───── Collected material

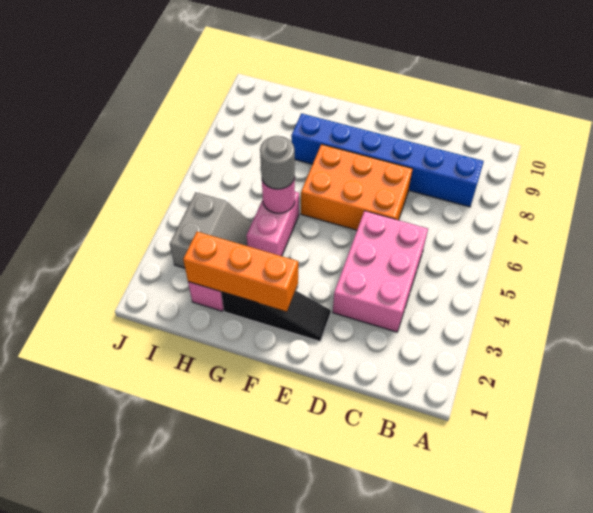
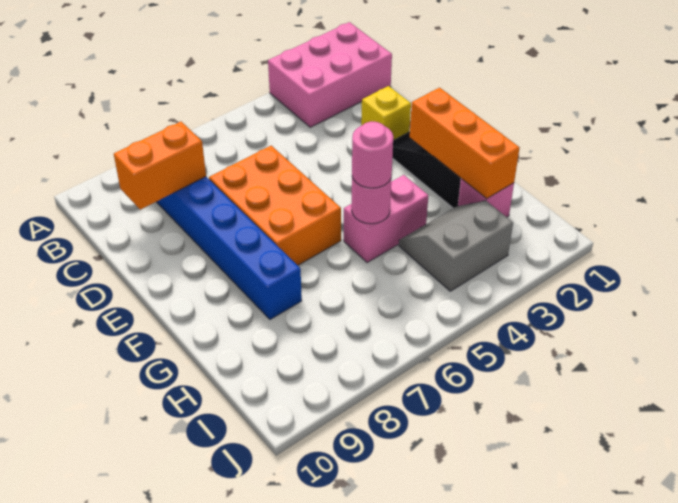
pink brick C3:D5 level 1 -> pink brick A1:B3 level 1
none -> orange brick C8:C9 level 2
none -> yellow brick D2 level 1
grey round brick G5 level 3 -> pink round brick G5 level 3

──────────

## How to complete this task
Would you output the lines from the one that contains "none -> yellow brick D2 level 1" to the end of the data, both ends included, exactly as they appear?

## Your solution
none -> yellow brick D2 level 1
grey round brick G5 level 3 -> pink round brick G5 level 3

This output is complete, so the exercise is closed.